══ Records to use
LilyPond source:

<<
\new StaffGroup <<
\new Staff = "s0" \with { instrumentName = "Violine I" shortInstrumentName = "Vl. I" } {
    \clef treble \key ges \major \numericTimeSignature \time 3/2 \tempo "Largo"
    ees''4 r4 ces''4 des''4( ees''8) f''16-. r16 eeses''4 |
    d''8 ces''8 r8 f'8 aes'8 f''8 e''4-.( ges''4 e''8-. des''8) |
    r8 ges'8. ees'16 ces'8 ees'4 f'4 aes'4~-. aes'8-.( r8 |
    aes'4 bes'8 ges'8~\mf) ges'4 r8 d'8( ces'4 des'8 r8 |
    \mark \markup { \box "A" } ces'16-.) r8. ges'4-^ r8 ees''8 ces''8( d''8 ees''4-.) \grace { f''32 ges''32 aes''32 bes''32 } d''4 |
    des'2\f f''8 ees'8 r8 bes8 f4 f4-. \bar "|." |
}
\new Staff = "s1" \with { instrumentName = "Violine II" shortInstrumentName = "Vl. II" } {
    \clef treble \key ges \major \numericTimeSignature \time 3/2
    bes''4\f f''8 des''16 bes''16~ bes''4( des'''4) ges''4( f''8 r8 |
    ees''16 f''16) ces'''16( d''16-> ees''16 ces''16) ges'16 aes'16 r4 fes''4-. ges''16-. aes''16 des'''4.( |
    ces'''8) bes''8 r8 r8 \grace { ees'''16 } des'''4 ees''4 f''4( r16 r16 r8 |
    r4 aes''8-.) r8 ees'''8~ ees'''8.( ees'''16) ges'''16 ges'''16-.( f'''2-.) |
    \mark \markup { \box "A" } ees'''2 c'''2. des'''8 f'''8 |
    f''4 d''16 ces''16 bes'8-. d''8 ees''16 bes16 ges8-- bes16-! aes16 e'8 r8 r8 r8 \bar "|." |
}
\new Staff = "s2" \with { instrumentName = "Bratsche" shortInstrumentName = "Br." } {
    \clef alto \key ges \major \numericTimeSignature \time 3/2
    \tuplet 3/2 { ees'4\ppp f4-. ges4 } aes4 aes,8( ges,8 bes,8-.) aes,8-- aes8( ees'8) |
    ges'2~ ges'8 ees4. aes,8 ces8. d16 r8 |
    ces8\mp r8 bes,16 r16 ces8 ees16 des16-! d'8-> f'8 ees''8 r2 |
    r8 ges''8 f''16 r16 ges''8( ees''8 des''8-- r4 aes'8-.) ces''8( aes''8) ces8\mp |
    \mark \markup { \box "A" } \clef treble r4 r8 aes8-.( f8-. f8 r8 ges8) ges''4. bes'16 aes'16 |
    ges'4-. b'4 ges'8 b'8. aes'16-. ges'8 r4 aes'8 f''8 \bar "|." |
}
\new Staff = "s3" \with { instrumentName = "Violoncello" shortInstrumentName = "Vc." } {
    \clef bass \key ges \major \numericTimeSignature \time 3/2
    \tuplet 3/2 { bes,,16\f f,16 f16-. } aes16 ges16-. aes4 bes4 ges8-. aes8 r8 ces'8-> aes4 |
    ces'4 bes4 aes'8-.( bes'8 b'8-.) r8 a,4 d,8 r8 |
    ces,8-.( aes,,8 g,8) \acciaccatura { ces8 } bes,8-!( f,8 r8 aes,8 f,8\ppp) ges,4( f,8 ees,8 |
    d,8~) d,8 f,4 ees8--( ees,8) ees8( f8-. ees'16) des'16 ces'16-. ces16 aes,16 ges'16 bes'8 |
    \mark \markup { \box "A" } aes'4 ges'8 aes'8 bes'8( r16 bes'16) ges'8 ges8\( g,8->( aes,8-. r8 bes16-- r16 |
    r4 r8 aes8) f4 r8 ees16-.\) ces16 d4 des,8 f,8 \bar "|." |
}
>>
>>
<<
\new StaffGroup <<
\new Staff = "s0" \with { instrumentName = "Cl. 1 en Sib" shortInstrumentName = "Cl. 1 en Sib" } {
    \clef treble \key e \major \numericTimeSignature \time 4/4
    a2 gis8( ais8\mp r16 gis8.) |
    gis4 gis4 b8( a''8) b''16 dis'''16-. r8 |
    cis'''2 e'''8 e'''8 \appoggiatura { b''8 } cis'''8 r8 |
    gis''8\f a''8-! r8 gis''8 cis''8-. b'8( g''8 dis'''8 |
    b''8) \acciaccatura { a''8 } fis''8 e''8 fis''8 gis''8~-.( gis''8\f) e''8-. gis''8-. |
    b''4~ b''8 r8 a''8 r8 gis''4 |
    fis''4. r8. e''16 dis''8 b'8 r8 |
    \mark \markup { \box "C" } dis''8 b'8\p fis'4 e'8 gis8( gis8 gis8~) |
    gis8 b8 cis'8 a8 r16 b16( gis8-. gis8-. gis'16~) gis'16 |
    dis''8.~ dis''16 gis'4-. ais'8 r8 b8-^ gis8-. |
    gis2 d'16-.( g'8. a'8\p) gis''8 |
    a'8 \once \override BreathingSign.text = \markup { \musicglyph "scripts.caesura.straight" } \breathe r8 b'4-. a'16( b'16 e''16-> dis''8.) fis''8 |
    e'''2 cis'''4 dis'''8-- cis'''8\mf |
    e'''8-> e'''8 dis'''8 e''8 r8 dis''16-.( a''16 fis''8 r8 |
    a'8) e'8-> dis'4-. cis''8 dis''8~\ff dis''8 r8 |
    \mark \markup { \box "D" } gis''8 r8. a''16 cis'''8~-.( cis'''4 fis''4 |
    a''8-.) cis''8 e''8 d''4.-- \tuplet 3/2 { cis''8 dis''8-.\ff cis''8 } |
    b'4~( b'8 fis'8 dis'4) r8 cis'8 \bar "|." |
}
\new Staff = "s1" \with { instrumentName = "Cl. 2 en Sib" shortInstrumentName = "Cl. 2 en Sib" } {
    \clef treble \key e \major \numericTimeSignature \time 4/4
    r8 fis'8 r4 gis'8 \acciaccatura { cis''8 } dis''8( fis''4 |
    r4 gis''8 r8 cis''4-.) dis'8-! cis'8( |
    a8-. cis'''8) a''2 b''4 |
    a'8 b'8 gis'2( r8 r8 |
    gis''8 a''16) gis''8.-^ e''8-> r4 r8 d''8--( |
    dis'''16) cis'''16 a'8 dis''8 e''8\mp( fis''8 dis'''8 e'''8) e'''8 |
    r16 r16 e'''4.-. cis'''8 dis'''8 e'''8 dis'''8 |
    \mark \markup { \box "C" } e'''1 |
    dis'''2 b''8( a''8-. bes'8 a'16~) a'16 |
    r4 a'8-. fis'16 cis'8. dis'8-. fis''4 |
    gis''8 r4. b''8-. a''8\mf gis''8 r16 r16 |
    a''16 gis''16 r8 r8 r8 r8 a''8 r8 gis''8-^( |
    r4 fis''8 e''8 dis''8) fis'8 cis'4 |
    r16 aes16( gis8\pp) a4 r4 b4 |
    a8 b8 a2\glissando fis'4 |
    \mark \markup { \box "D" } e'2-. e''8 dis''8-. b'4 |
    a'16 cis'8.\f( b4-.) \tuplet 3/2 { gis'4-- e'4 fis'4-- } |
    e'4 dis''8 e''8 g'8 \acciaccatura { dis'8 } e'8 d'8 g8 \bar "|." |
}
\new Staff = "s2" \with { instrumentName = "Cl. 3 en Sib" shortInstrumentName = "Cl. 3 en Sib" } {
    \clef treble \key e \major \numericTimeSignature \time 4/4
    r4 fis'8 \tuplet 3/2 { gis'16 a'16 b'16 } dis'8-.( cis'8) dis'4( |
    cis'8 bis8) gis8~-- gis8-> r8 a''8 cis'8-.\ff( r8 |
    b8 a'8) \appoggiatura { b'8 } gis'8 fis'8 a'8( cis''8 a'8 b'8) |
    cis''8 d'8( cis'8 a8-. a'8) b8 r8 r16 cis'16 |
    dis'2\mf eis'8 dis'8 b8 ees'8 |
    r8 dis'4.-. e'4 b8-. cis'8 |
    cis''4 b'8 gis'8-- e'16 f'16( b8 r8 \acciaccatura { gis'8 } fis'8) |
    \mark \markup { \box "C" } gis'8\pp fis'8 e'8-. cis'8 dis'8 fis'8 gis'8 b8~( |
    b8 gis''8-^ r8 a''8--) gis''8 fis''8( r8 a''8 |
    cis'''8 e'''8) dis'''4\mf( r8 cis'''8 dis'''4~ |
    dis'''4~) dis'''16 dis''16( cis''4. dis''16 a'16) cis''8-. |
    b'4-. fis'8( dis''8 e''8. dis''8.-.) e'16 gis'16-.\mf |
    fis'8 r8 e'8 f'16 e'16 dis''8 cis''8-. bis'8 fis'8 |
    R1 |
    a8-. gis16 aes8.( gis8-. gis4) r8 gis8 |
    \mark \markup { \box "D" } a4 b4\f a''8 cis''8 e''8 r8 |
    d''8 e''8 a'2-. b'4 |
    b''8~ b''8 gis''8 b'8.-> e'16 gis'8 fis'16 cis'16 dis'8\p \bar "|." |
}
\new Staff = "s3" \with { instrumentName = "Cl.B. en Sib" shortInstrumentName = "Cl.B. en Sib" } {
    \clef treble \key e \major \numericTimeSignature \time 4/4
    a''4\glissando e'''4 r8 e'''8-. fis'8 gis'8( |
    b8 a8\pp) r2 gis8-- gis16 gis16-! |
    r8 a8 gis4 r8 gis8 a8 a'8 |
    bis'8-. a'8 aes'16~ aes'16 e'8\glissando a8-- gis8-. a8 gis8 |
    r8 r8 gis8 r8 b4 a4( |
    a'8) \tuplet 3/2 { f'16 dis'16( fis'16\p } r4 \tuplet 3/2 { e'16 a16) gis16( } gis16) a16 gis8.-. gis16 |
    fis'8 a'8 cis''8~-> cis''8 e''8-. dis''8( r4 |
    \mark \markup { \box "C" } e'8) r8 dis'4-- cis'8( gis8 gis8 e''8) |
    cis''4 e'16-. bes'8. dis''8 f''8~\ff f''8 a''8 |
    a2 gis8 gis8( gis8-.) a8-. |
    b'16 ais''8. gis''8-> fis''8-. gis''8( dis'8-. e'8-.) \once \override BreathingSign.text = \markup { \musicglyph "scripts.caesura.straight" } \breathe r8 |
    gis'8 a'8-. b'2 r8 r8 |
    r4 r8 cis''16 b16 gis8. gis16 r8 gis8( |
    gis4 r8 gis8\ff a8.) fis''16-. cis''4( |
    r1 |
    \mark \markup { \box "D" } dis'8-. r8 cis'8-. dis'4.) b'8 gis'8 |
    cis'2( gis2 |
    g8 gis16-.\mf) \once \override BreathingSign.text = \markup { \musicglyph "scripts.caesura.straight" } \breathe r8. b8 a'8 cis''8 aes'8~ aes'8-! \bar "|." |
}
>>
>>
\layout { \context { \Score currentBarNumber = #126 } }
════
What is needed =>
Pull out every line of the records that contains the string "override".

Exercise solution =>
    a'8 \once \override BreathingSign.text = \markup { \musicglyph "scripts.caesura.straight" } \breathe r8 b'4-. a'16( b'16 e''16-> dis''8.) fis''8 |
    b'16 ais''8. gis''8-> fis''8-. gis''8( dis'8-. e'8-.) \once \override BreathingSign.text = \markup { \musicglyph "scripts.caesura.straight" } \breathe r8 |
    g8 gis16-.\mf) \once \override BreathingSign.text = \markup { \musicglyph "scripts.caesura.straight" } \breathe r8. b8 a'8 cis''8 aes'8~ aes'8-! \bar "|." |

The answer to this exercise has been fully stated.